(Revision comparison data)
*** Block opens ***

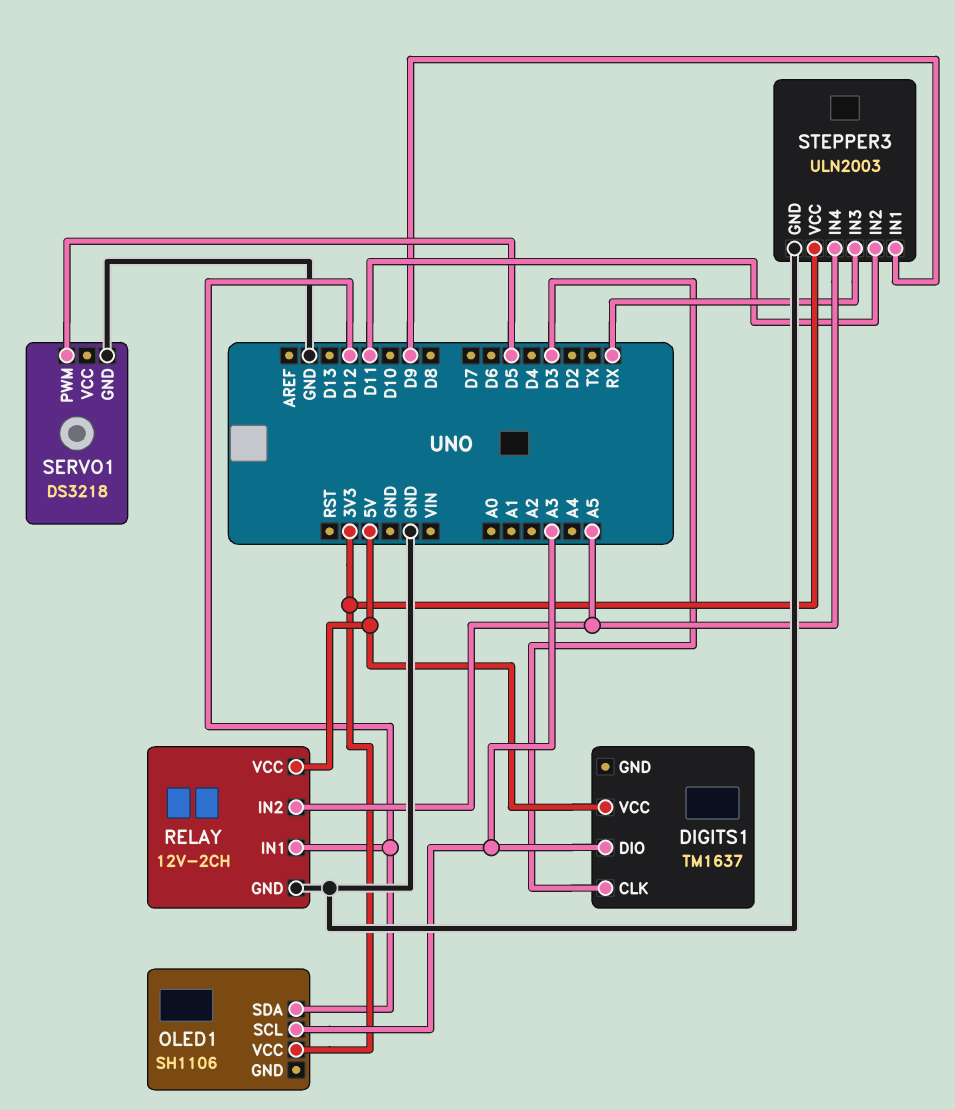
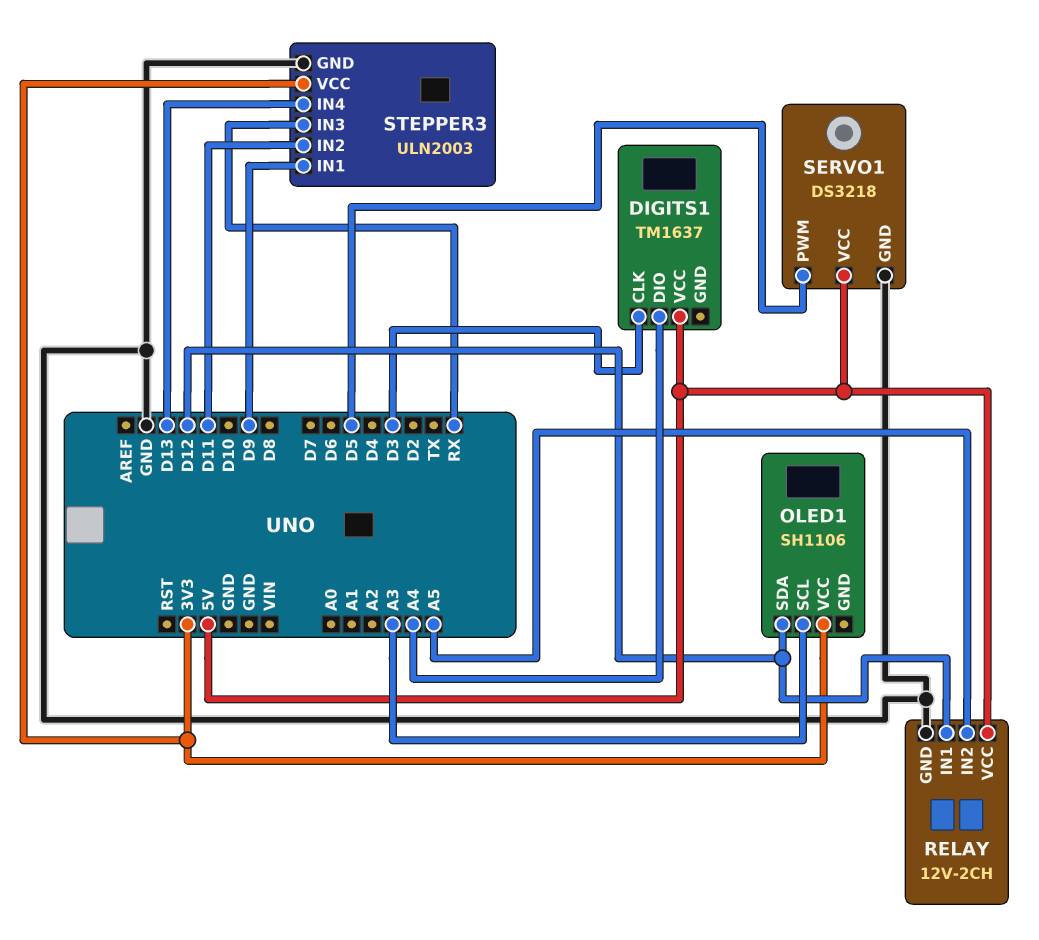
DIGITS1 pin DIO: A3 -> A4
SERVO1 pin VCC: none -> 5V
STEPPER3 pin IN4: A5 -> D13

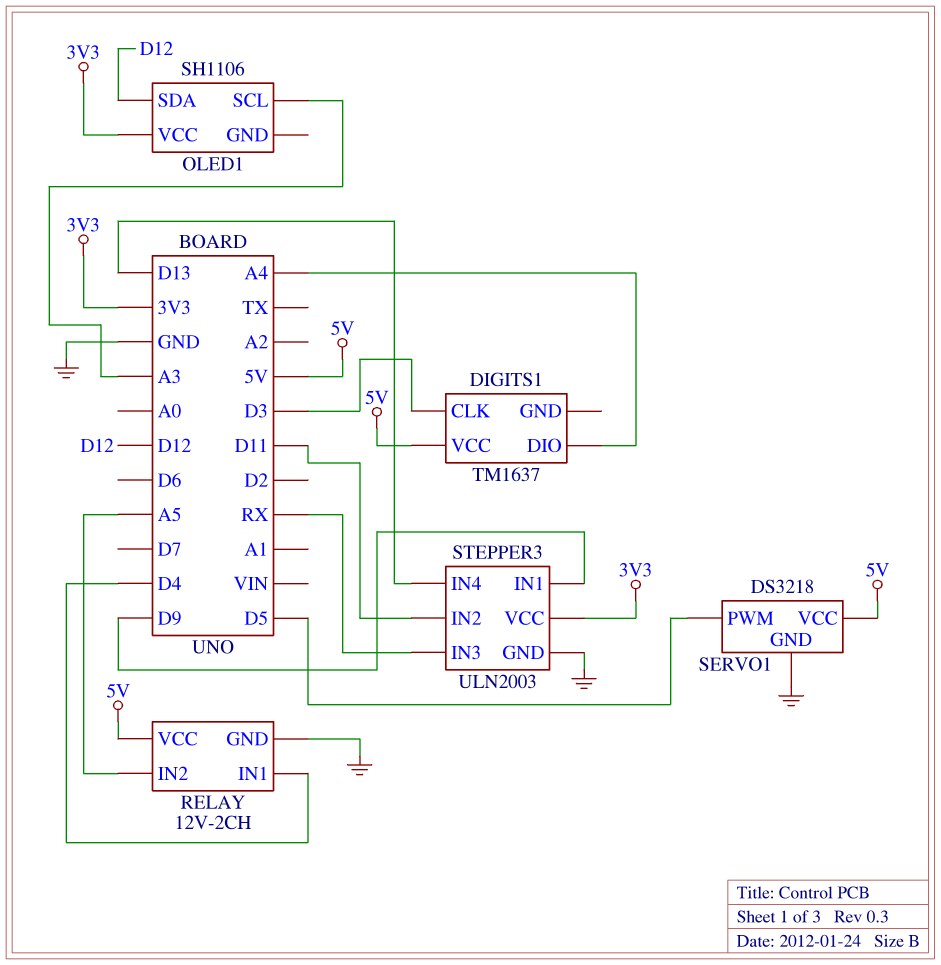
RELAY pin IN1: D12 -> D4

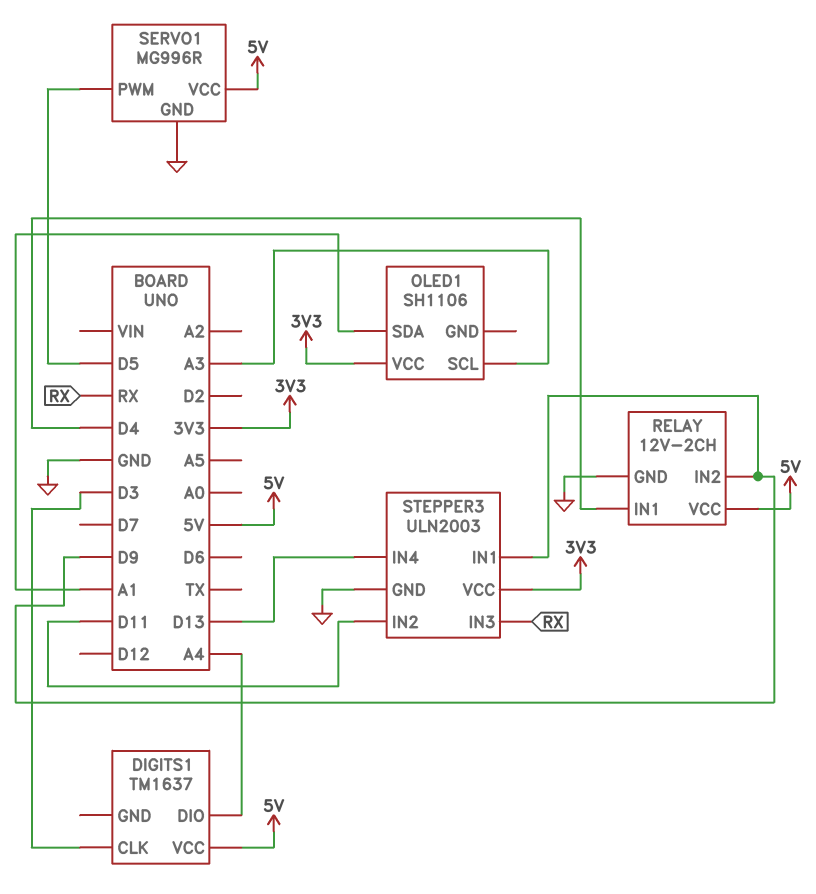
OLED1 pin SDA: D12 -> A1
RELAY pin IN2: A5 -> D9
SERVO1: DS3218 -> MG996R

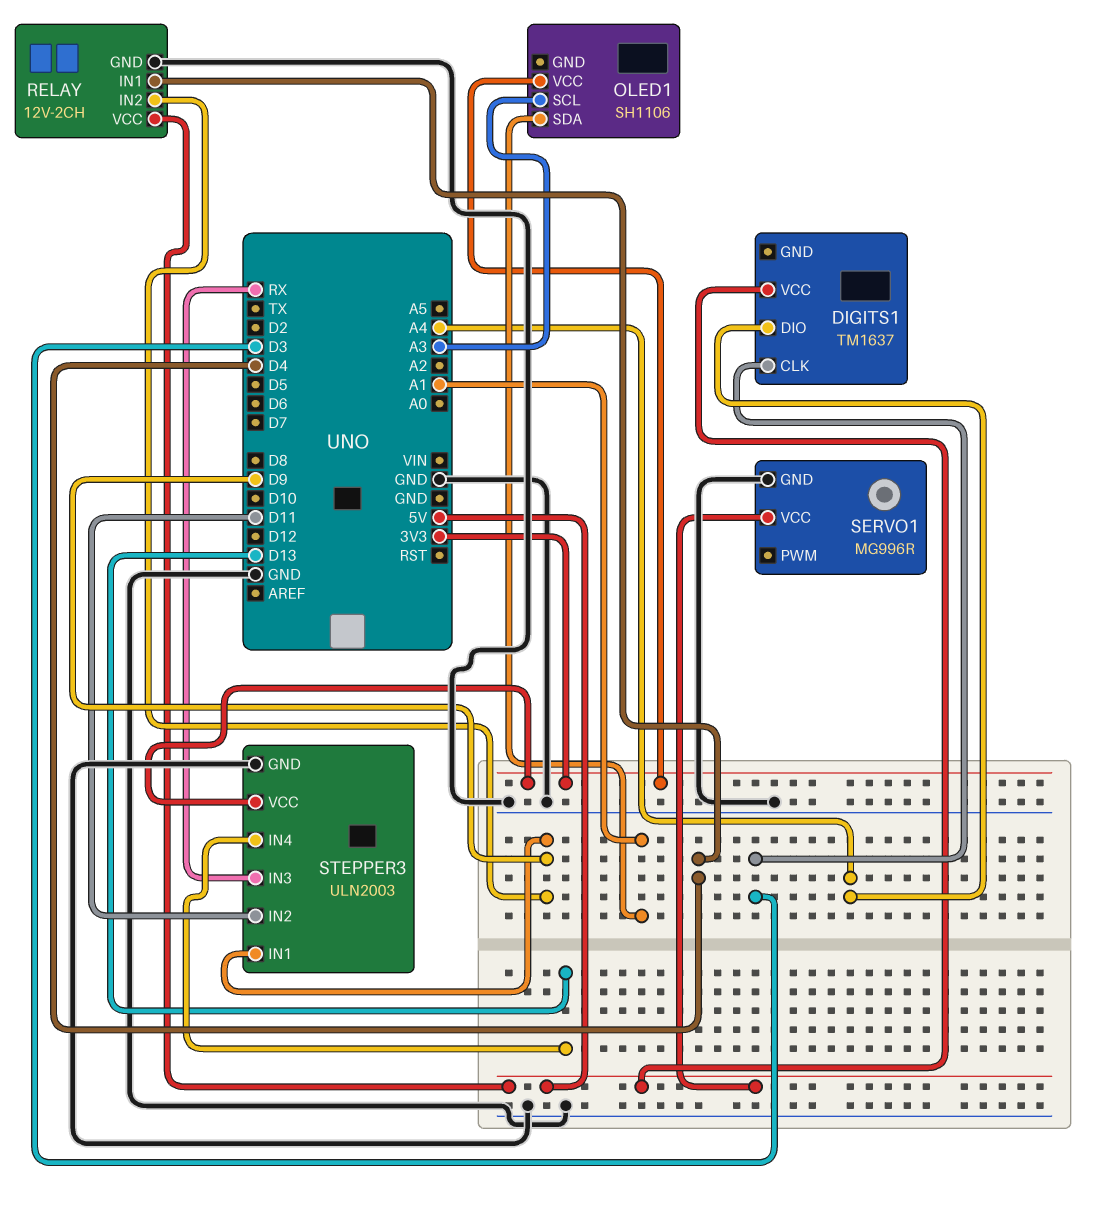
SERVO1 pin PWM: D5 -> none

*** Block closes ***

Work to complete — Retype each entry exactly. No pictures.

Answer box —
DIGITS1 pin DIO: A3 -> A4
SERVO1 pin VCC: none -> 5V
STEPPER3 pin IN4: A5 -> D13

RELAY pin IN1: D12 -> D4

OLED1 pin SDA: D12 -> A1
RELAY pin IN2: A5 -> D9
SERVO1: DS3218 -> MG996R

SERVO1 pin PWM: D5 -> none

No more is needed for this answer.